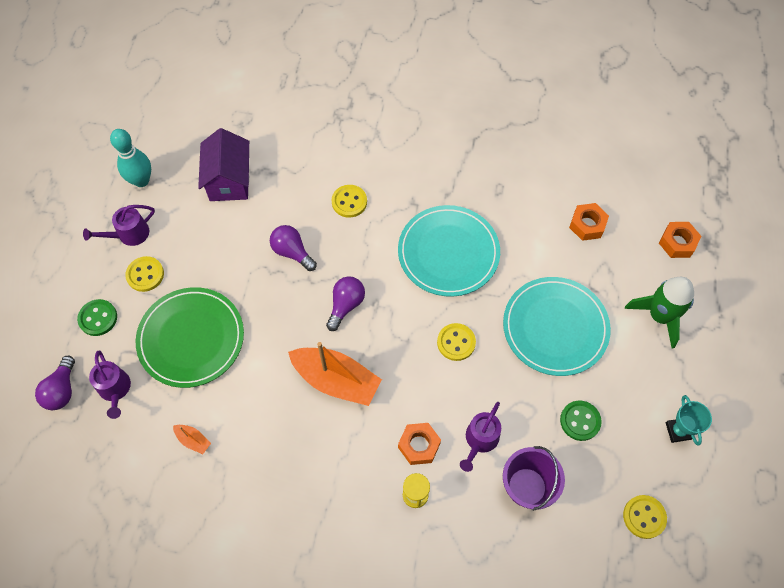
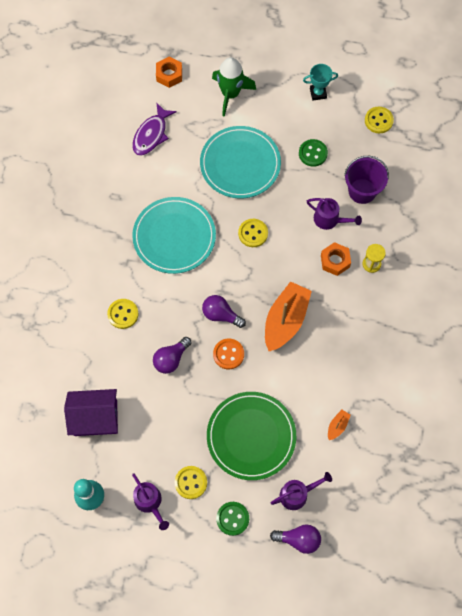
camera: 90 degrees left, 5 degrees up
(295, 314) = (228, 354): none -> orange button
(587, 225) = (151, 134): orange nut -> purple fish

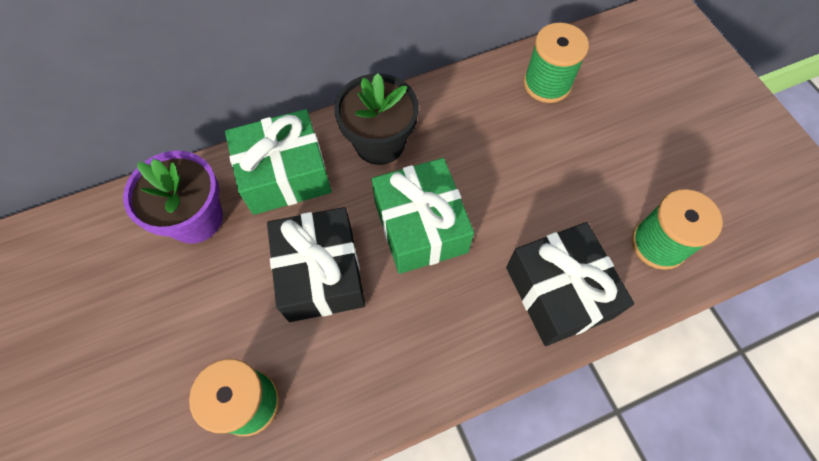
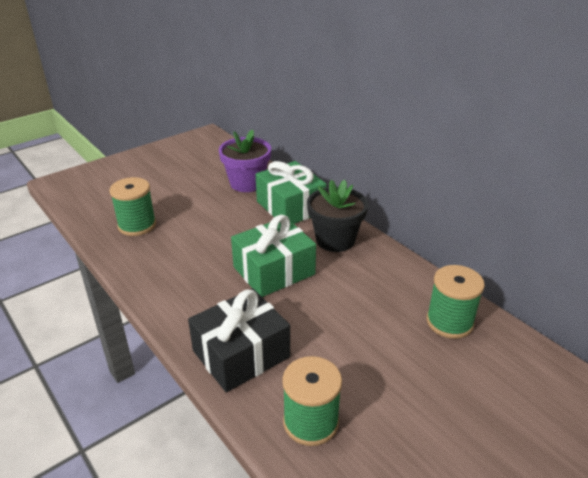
camera: 75 degrees right, 30 degrees down
(321, 274) = (224, 234): black gift -> none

───

Retype the data above exactly. Do not carry over any images.

camera: 90 degrees left, 5 degrees up
(295, 314) = (228, 354): none -> orange button
(587, 225) = (151, 134): orange nut -> purple fish

camera: 75 degrees right, 30 degrees down
(321, 274) = (224, 234): black gift -> none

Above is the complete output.